■ **SUPPLIED ENTRIES**:
----------------------------------------

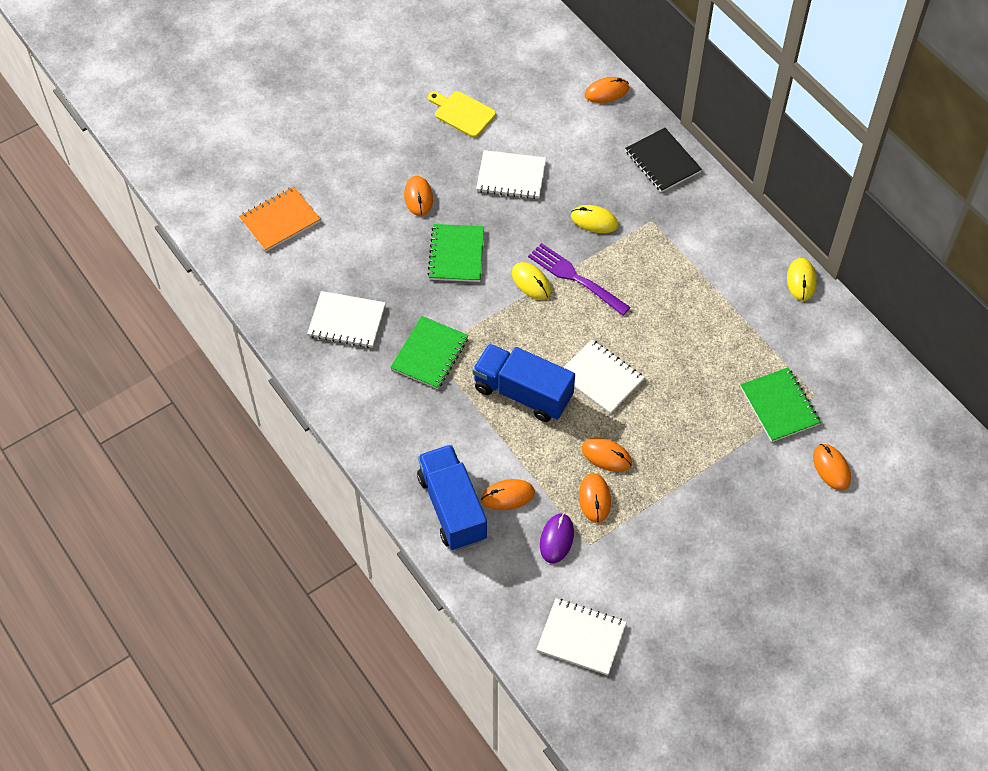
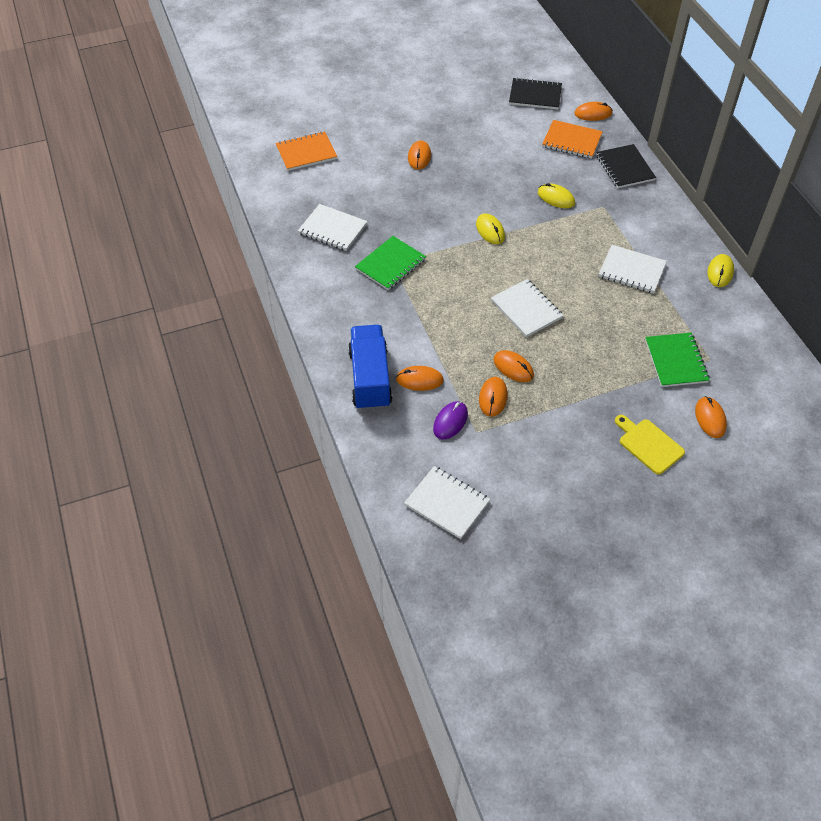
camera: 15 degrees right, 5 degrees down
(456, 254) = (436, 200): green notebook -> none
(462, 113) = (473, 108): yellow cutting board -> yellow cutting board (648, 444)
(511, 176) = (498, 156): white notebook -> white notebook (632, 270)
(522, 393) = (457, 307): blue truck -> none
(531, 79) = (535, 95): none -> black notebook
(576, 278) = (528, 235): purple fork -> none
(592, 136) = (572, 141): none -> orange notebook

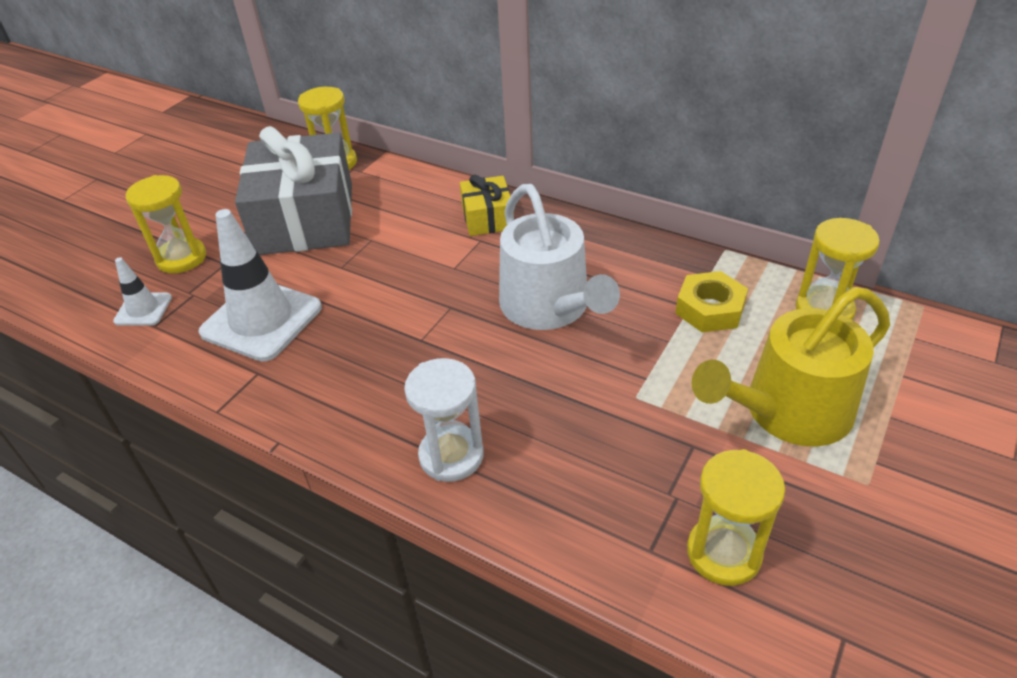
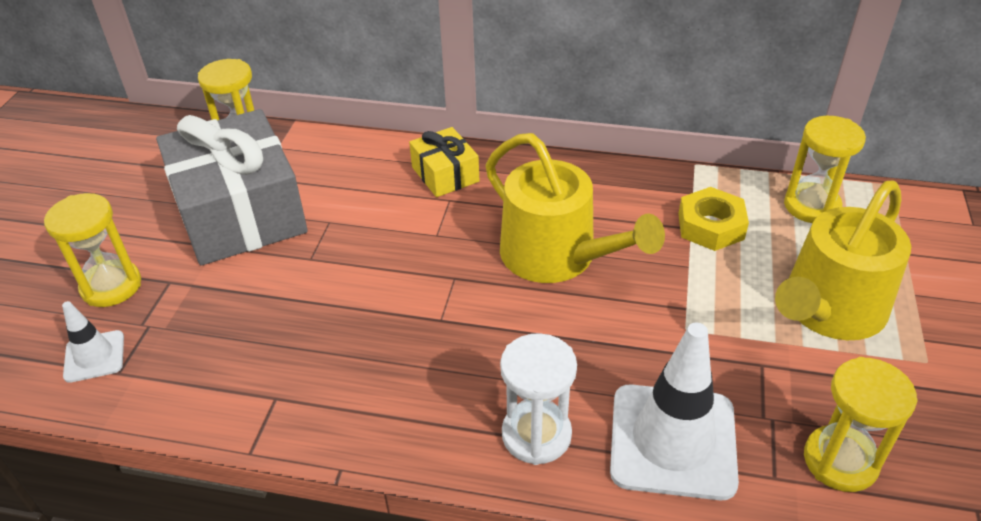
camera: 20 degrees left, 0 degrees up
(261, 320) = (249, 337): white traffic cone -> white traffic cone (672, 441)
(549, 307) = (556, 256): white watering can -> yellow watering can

----------------------------------------

■ **WORK ORDER**: Where a line of the entries above holds the word "degrees", return that line.

■ **ANSWER AREA**:
camera: 15 degrees right, 5 degrees down
camera: 20 degrees left, 0 degrees up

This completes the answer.